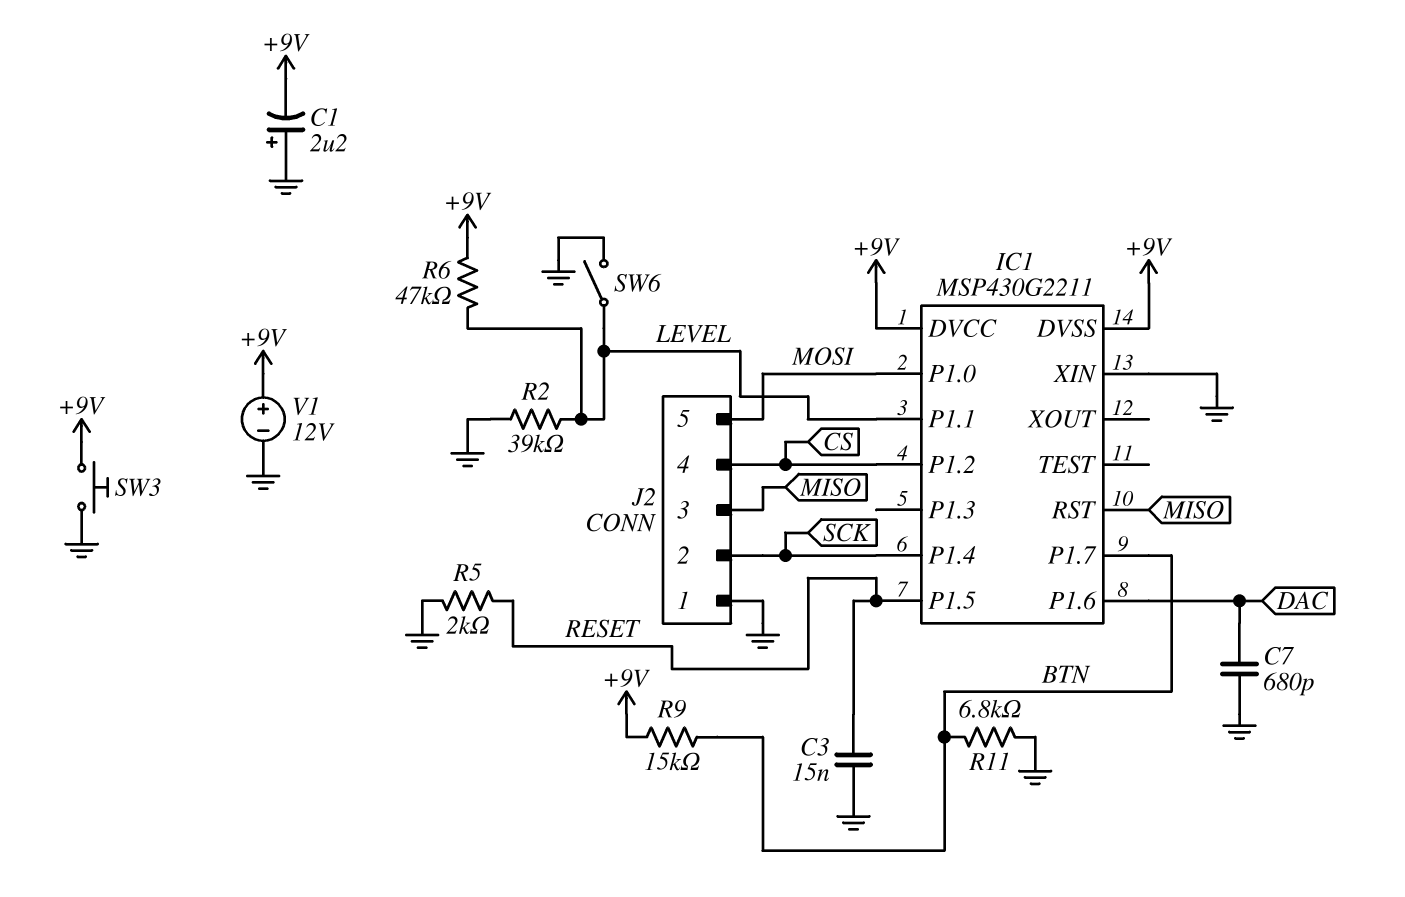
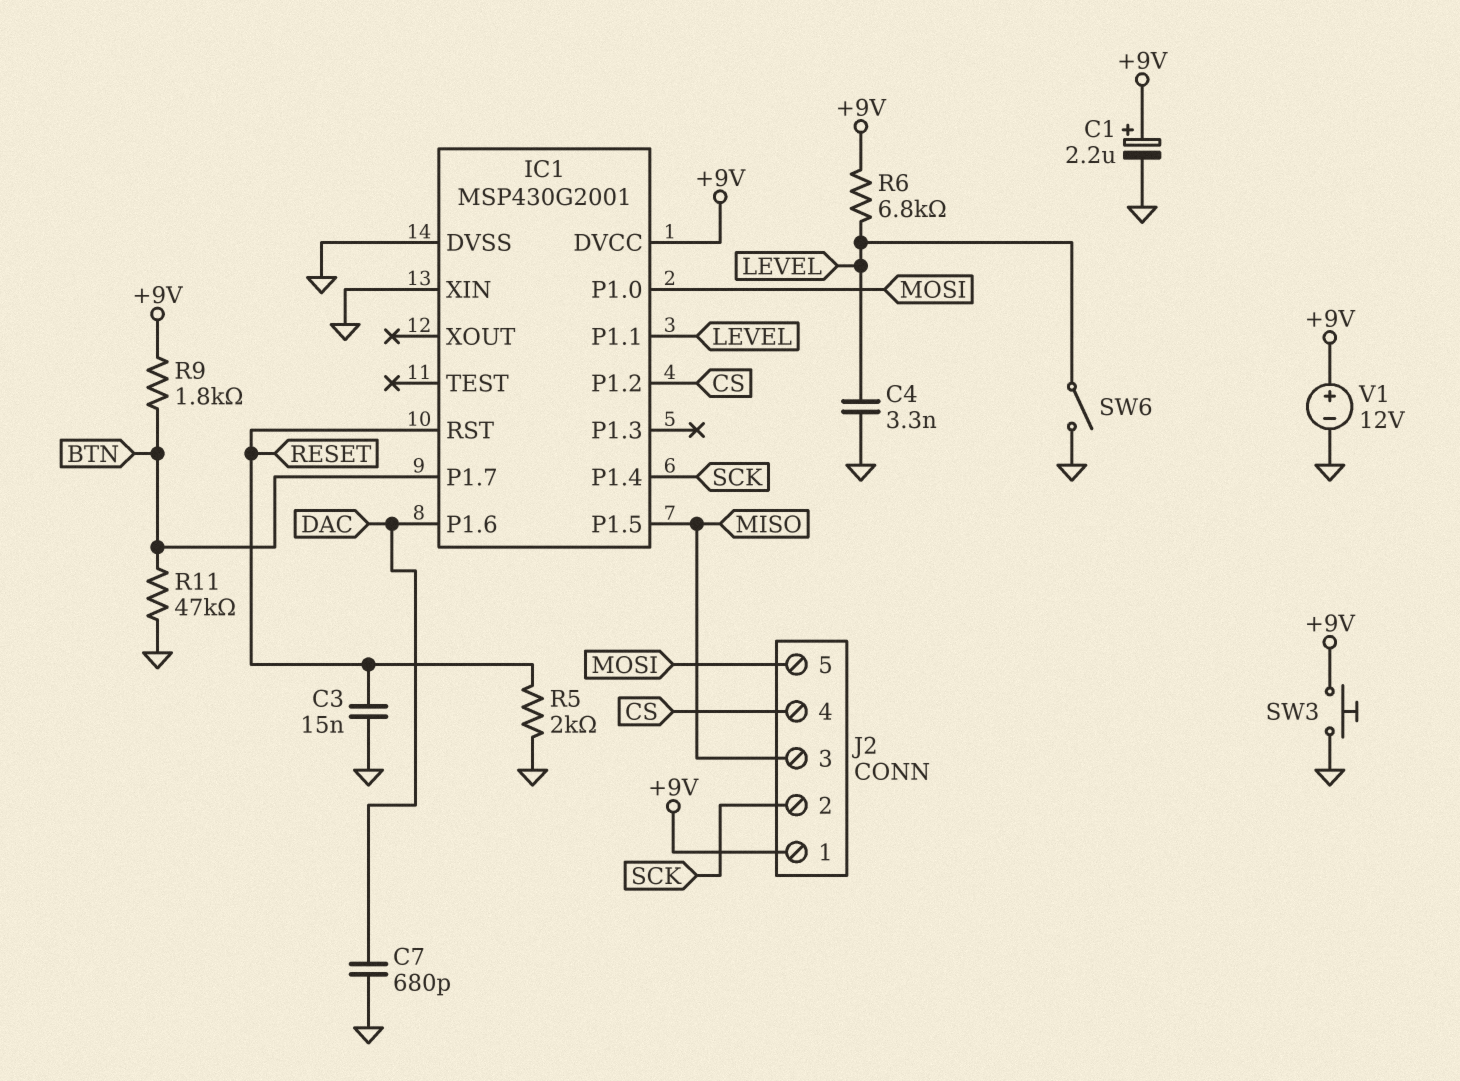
C1: 2.2uF (plus GND, minus +9V) -> 2.2uF (plus +9V, minus GND)
C4: none -> 3.3nF (GND, LEVEL)
IC1: MSP430G2211 -> MSP430G2001
IC1 pin DVSS: +9V -> GND
IC1 pin P1.5: RESET -> MISO
IC1 pin RST: MISO -> RESET
J2 pin 1: GND -> +9V
R2: 39k (GND, LEVEL) -> none
R6: 47k (+9V, LEVEL) -> 6.8k (+9V, LEVEL)
R9: 15k (+9V, BTN) -> 1.8k (+9V, BTN)
R11: 6.8k (BTN, GND) -> 47k (BTN, GND)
======
• _YOUR GOAL_:
Repeat the records above exactly. No pictures go into the repeat.

• _FINISHED TASK_:
C1: 2.2uF (plus GND, minus +9V) -> 2.2uF (plus +9V, minus GND)
C4: none -> 3.3nF (GND, LEVEL)
IC1: MSP430G2211 -> MSP430G2001
IC1 pin DVSS: +9V -> GND
IC1 pin P1.5: RESET -> MISO
IC1 pin RST: MISO -> RESET
J2 pin 1: GND -> +9V
R2: 39k (GND, LEVEL) -> none
R6: 47k (+9V, LEVEL) -> 6.8k (+9V, LEVEL)
R9: 15k (+9V, BTN) -> 1.8k (+9V, BTN)
R11: 6.8k (BTN, GND) -> 47k (BTN, GND)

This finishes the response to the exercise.